(Data items)
___

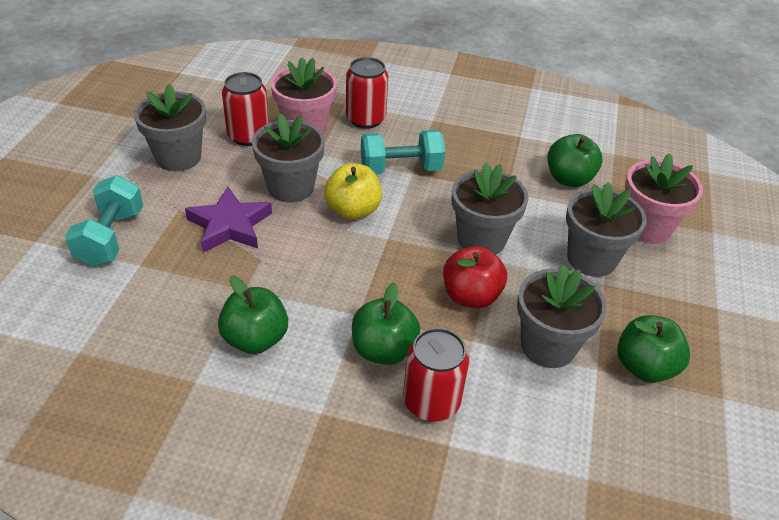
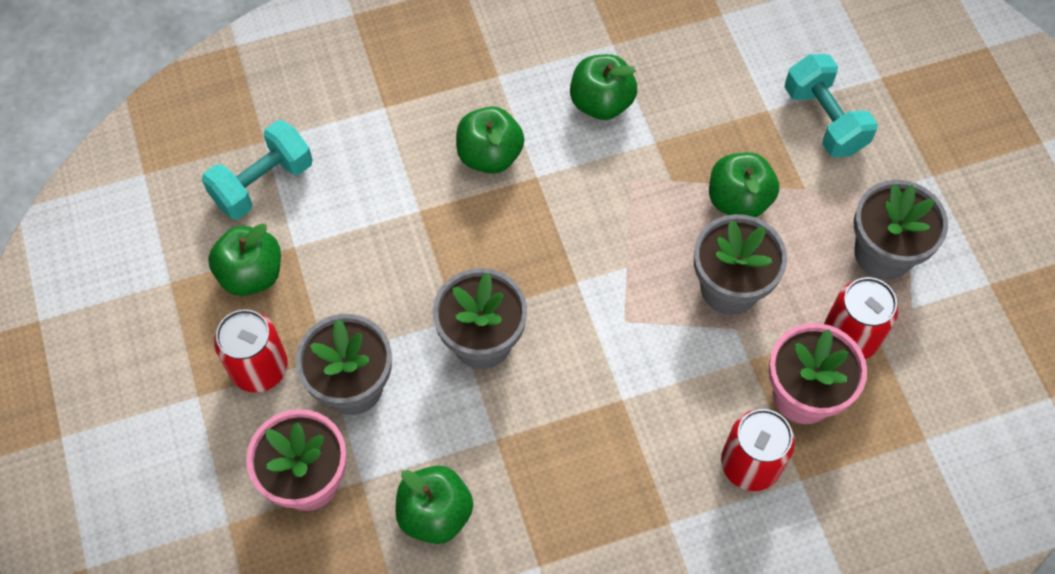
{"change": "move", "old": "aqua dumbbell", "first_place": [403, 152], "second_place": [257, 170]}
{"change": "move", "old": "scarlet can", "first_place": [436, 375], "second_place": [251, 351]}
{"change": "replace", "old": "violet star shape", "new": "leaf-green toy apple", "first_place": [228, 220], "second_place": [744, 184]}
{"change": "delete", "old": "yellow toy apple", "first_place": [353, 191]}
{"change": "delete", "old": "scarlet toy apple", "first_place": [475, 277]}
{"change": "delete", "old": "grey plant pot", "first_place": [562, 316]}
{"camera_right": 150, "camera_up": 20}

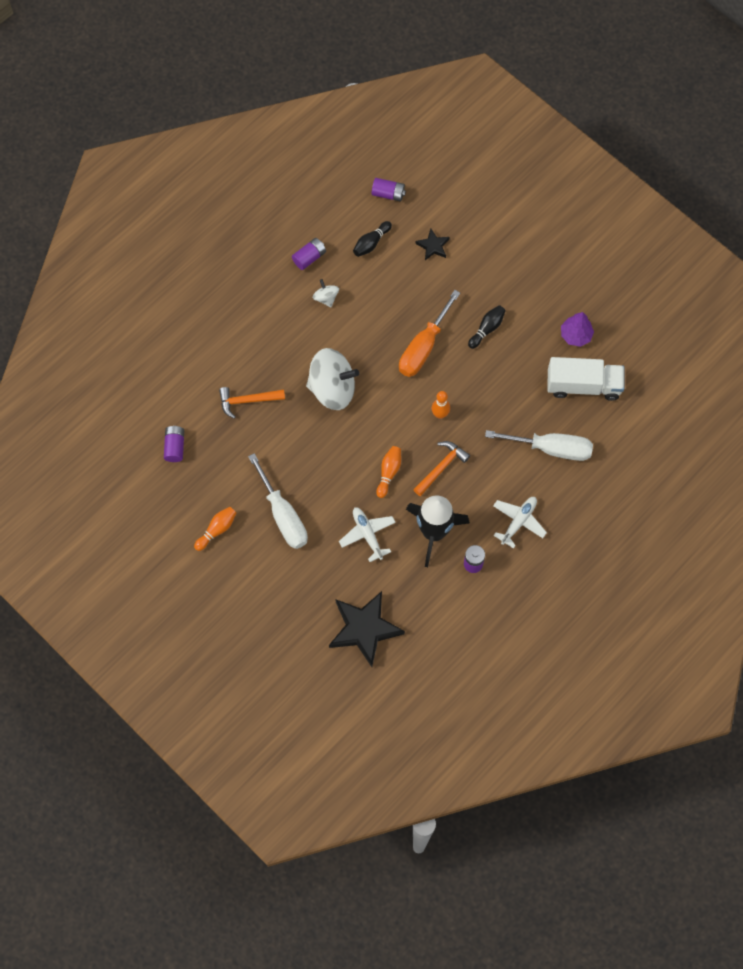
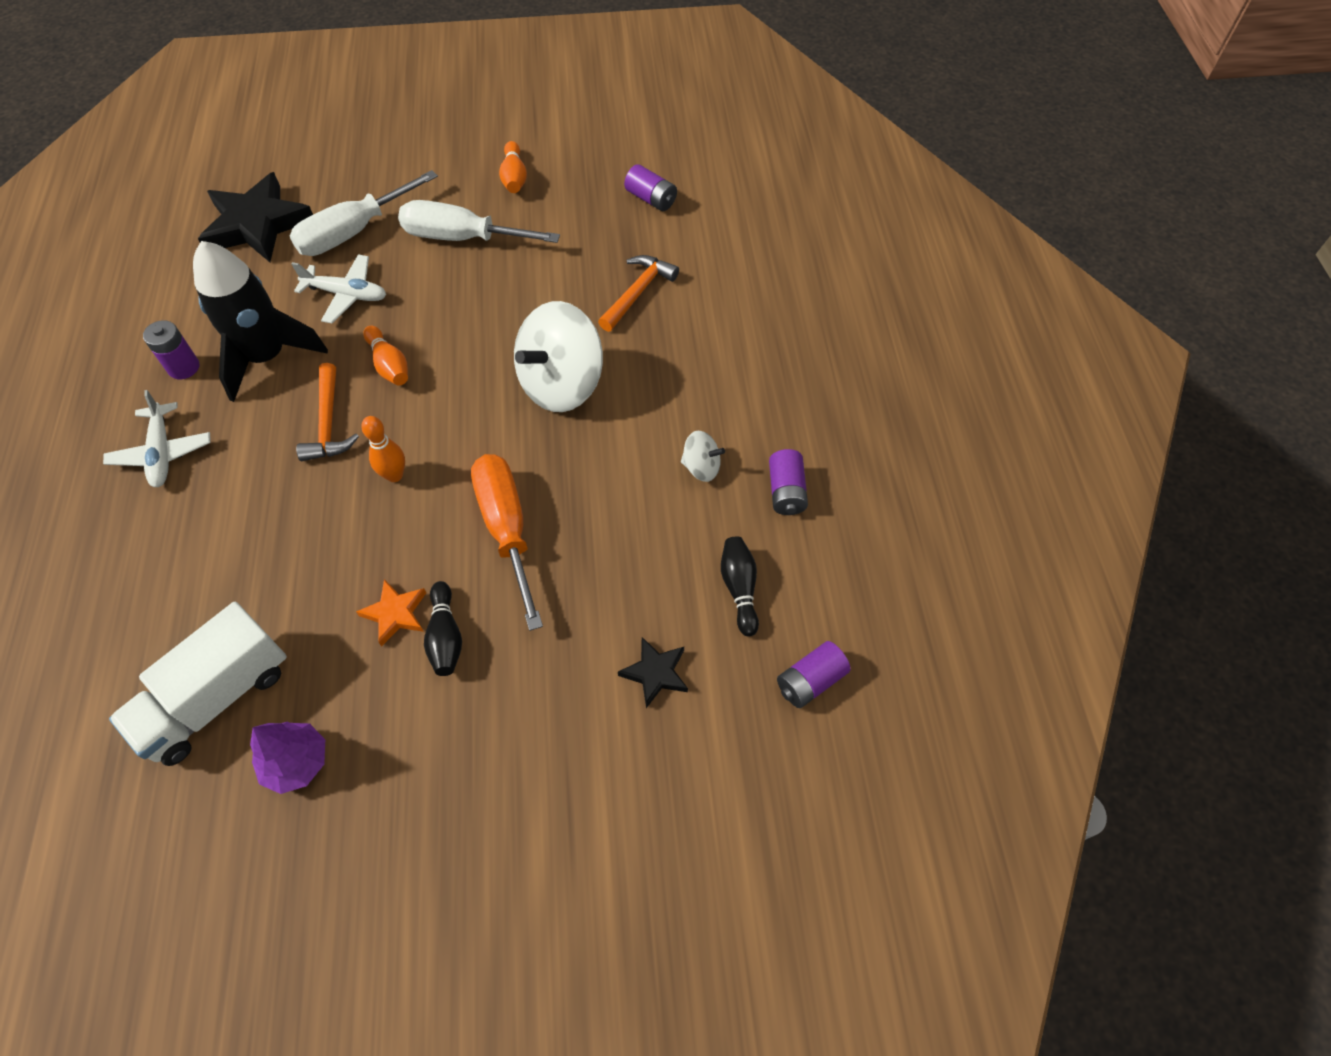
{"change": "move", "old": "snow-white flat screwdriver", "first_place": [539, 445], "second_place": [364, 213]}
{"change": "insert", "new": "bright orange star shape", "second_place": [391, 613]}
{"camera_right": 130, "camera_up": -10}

___

What you should do ->
Each line in the data that holds the string "apple" should be found and copied.

Solution ->
{"change": "replace", "old": "violet star shape", "new": "leaf-green toy apple", "first_place": [228, 220], "second_place": [744, 184]}
{"change": "delete", "old": "yellow toy apple", "first_place": [353, 191]}
{"change": "delete", "old": "scarlet toy apple", "first_place": [475, 277]}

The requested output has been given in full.